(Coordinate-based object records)
____
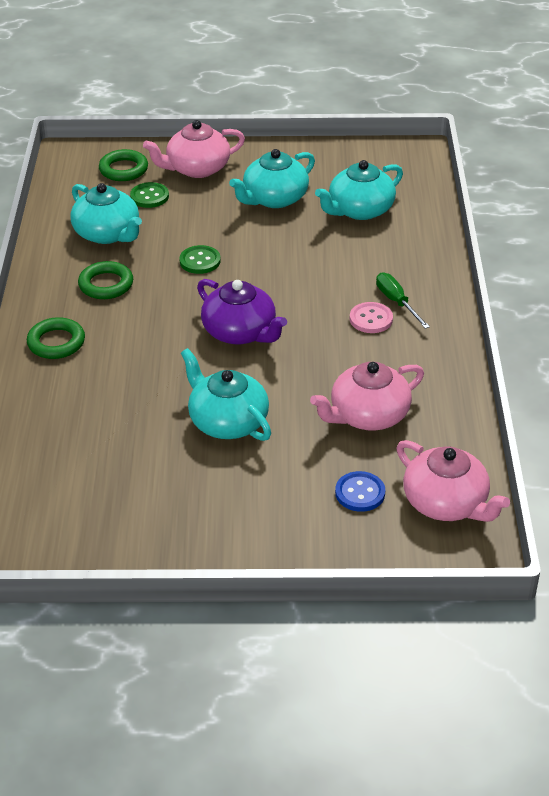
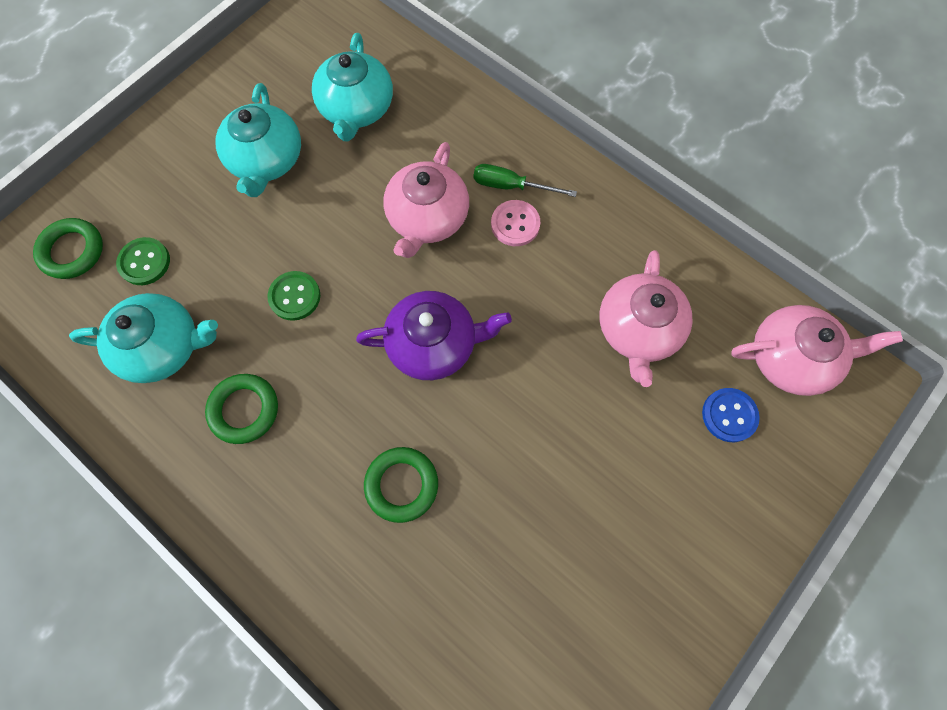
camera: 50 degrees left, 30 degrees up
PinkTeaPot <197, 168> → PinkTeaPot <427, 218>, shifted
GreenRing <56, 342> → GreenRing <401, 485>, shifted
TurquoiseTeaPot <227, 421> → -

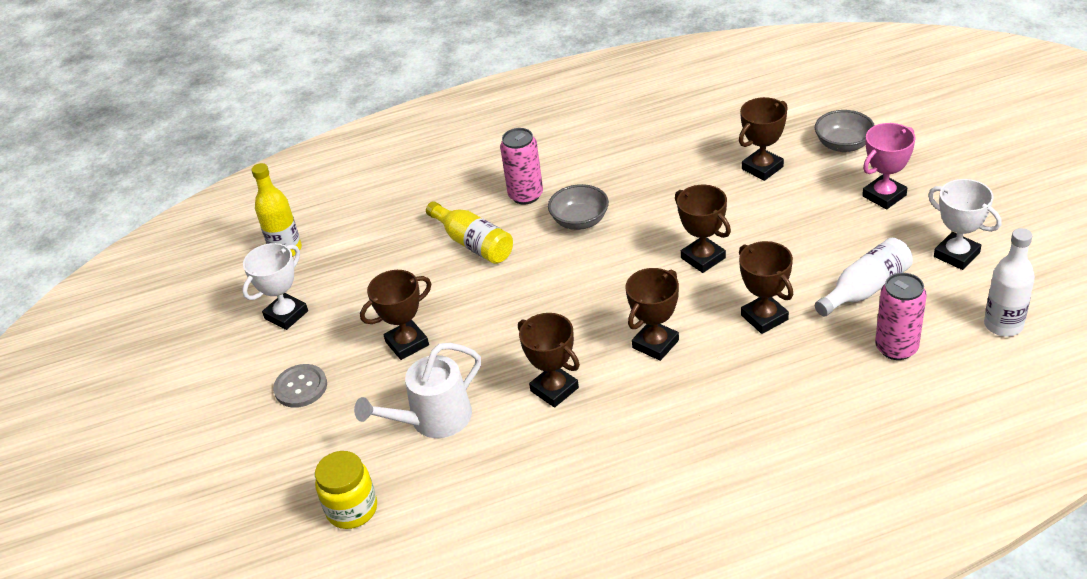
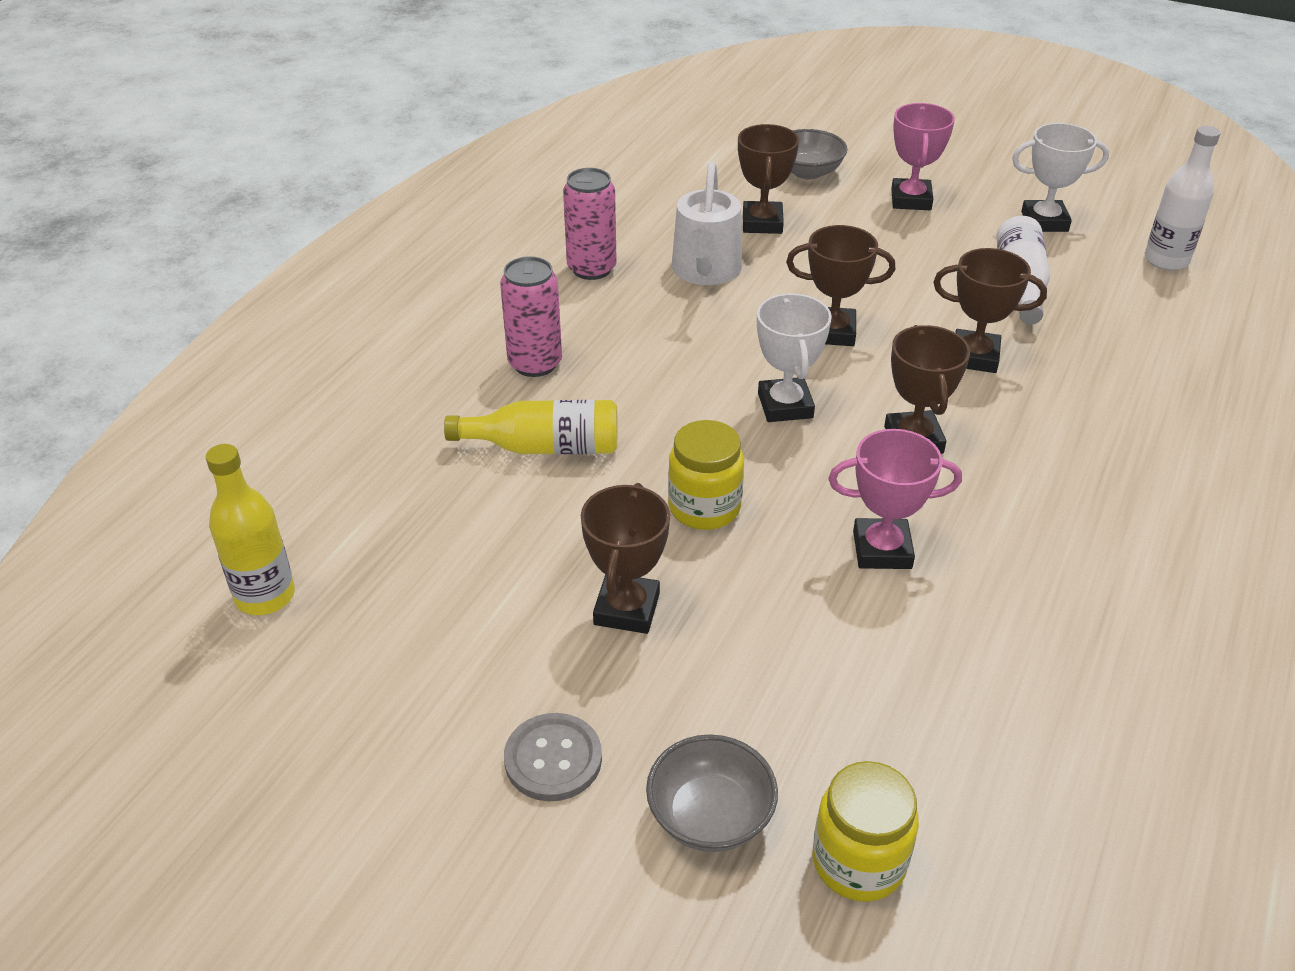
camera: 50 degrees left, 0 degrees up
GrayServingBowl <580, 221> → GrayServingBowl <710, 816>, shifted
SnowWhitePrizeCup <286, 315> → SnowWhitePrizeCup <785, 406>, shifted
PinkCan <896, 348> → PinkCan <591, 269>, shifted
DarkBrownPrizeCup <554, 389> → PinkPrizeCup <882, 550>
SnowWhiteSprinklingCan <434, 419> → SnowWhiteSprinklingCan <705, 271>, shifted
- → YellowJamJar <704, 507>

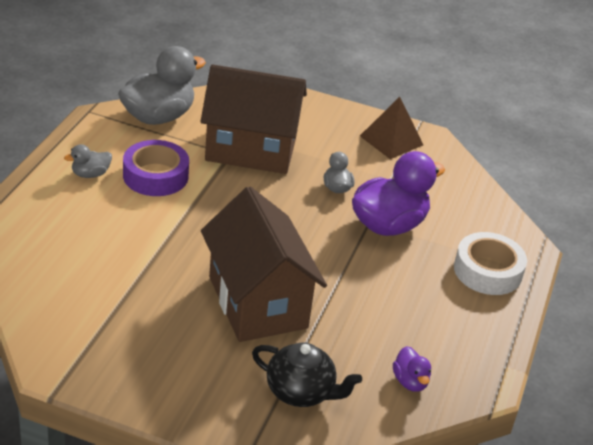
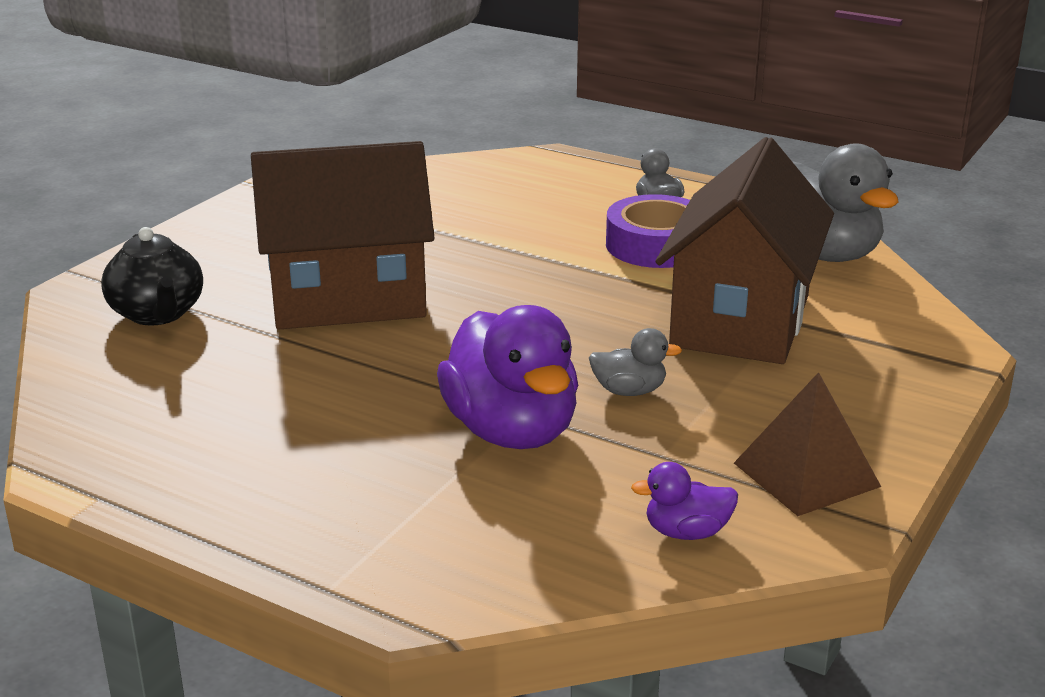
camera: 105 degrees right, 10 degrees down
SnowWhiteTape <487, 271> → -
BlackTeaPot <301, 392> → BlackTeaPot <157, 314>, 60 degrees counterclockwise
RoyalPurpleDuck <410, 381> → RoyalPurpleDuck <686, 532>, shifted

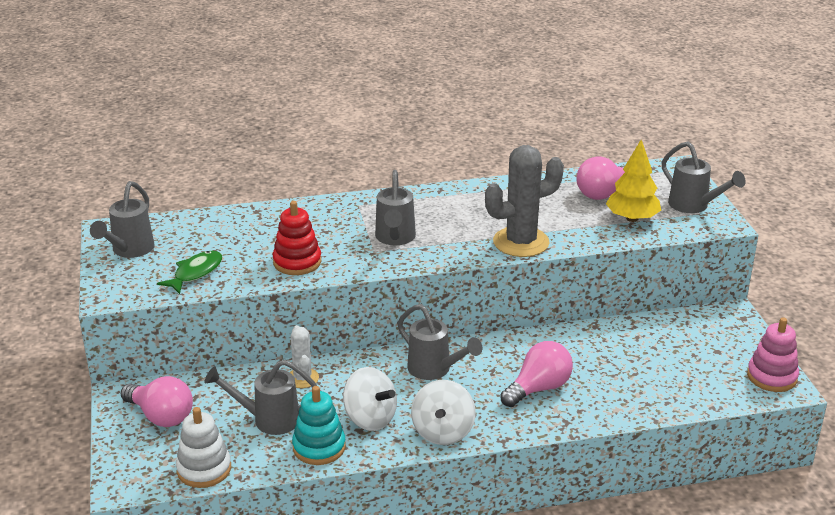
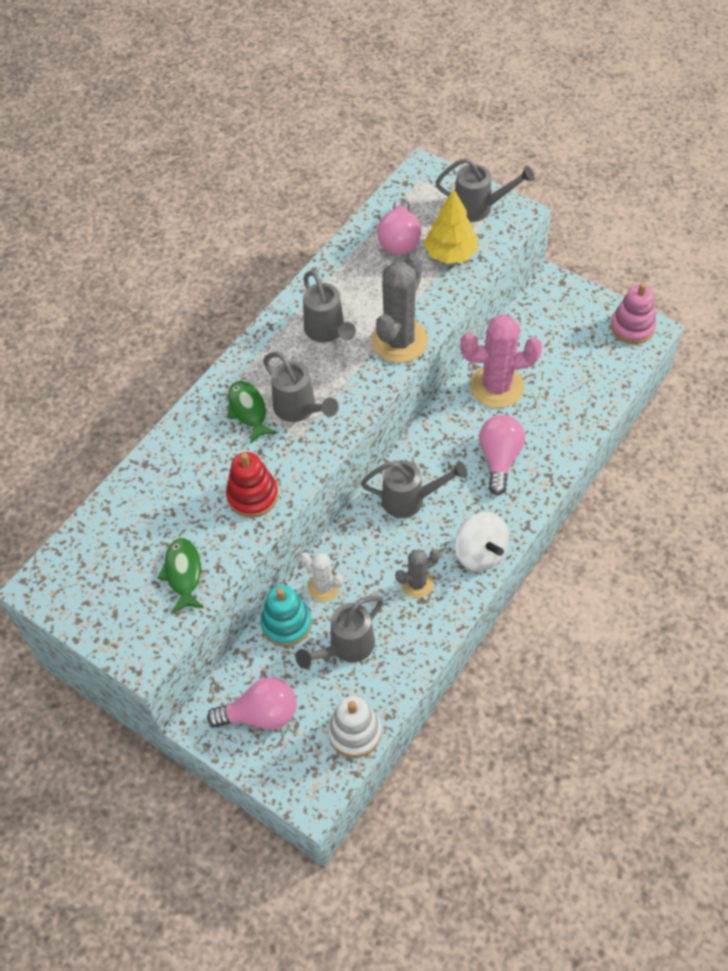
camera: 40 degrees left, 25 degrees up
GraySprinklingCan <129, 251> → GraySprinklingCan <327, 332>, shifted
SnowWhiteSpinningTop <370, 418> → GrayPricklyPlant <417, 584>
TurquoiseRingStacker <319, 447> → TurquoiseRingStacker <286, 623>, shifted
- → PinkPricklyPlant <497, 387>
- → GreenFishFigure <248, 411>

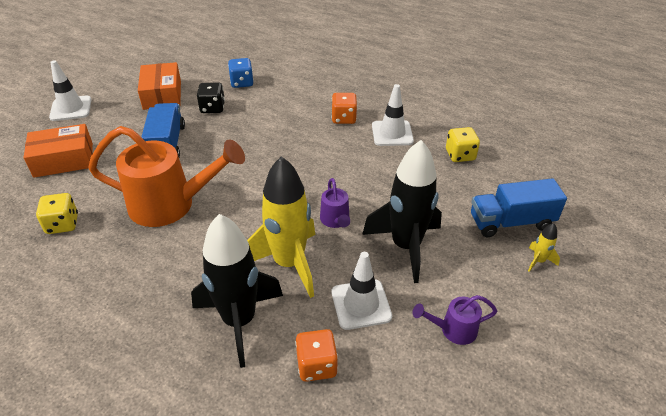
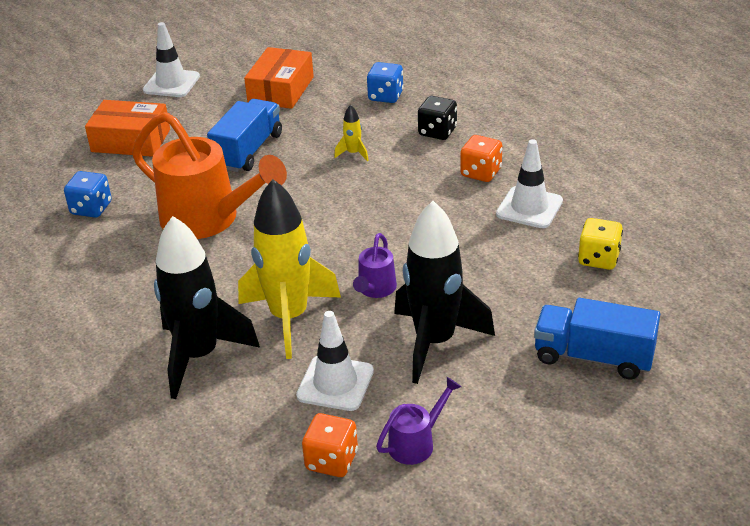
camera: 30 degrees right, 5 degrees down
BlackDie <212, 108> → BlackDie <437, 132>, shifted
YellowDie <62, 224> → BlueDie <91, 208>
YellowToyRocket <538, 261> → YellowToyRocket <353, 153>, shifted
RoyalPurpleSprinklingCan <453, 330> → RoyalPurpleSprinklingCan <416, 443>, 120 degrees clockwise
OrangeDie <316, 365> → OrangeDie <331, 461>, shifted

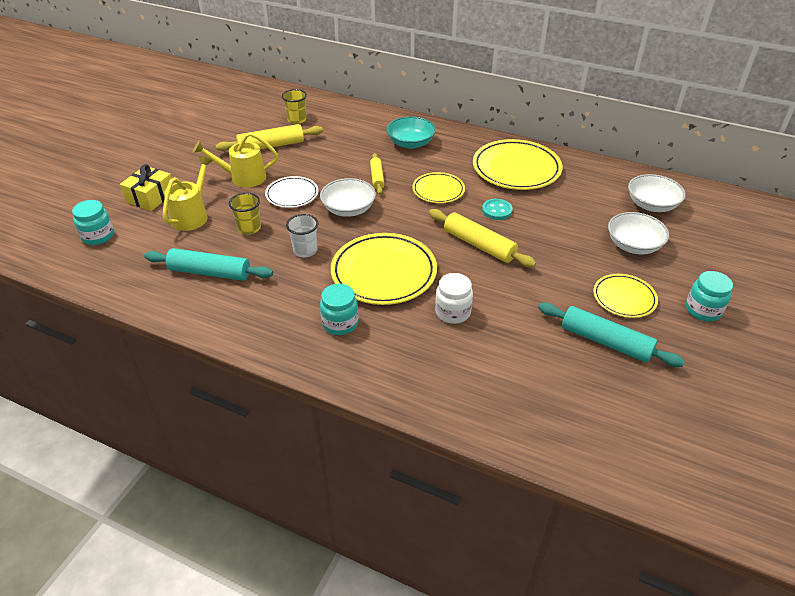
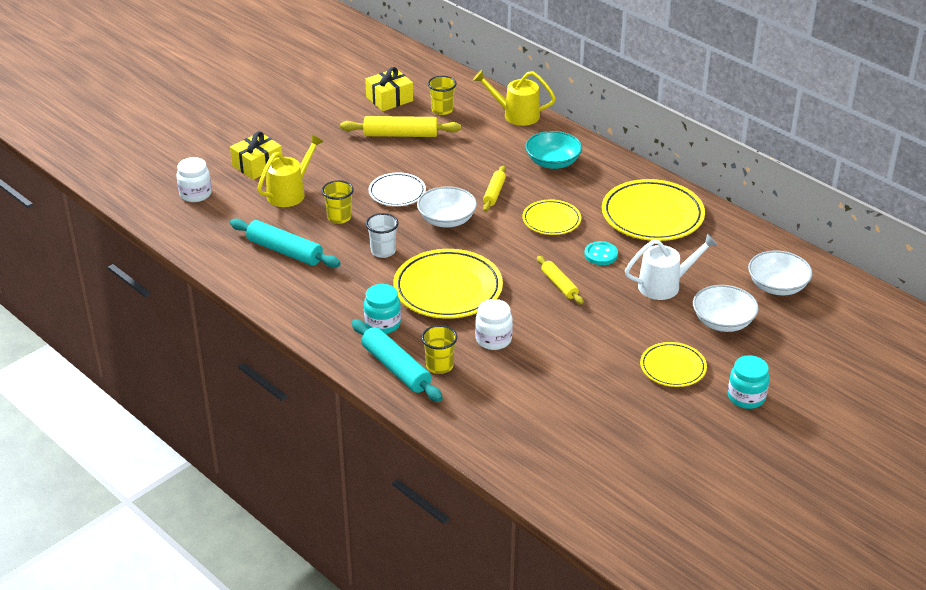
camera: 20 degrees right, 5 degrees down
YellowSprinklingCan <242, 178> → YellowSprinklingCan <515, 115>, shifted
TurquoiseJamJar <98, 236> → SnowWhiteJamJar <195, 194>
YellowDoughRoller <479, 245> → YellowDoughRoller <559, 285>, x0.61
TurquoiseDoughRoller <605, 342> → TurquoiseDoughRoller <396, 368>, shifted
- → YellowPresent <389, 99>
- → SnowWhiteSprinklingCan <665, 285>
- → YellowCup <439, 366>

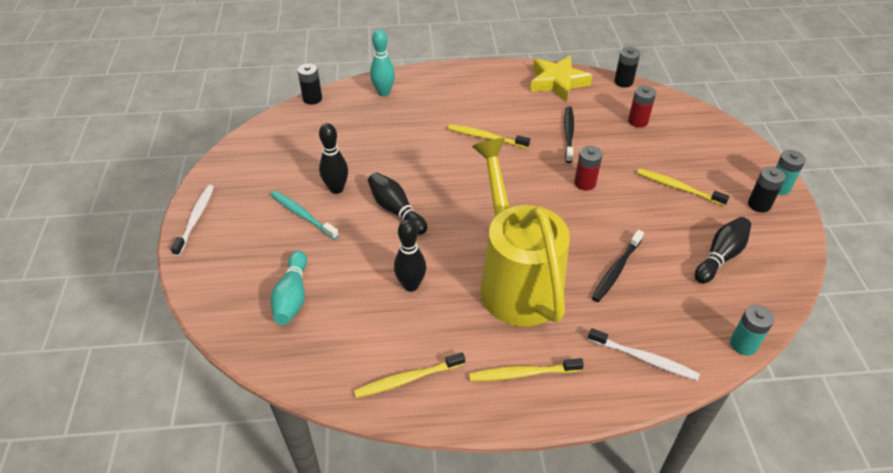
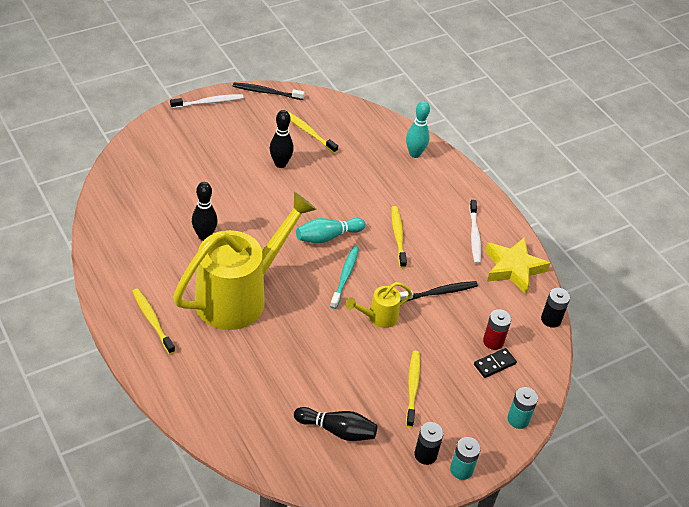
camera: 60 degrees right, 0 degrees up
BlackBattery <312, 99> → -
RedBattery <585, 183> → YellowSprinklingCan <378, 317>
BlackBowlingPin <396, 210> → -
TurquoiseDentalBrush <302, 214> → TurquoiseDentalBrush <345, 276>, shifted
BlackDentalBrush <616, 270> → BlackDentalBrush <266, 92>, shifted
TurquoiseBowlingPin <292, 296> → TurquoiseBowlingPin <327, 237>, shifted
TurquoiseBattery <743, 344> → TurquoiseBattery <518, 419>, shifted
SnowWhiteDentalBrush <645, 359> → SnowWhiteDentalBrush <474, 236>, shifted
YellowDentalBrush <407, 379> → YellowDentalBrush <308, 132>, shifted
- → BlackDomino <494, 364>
____
Work to be completed: Quote the lines above exactly, starting with the one that has "SnowWhiteTape <487, 271>" and ending with the one that has "YellowDie <62, 224> → BlueDie <91, 208>"; drop the pictures and include nothing else.

Answer space:
SnowWhiteTape <487, 271> → -
BlackTeaPot <301, 392> → BlackTeaPot <157, 314>, 60 degrees counterclockwise
RoyalPurpleDuck <410, 381> → RoyalPurpleDuck <686, 532>, shifted

camera: 40 degrees left, 25 degrees up
GraySprinklingCan <129, 251> → GraySprinklingCan <327, 332>, shifted
SnowWhiteSpinningTop <370, 418> → GrayPricklyPlant <417, 584>
TurquoiseRingStacker <319, 447> → TurquoiseRingStacker <286, 623>, shifted
- → PinkPricklyPlant <497, 387>
- → GreenFishFigure <248, 411>

camera: 30 degrees right, 5 degrees down
BlackDie <212, 108> → BlackDie <437, 132>, shifted
YellowDie <62, 224> → BlueDie <91, 208>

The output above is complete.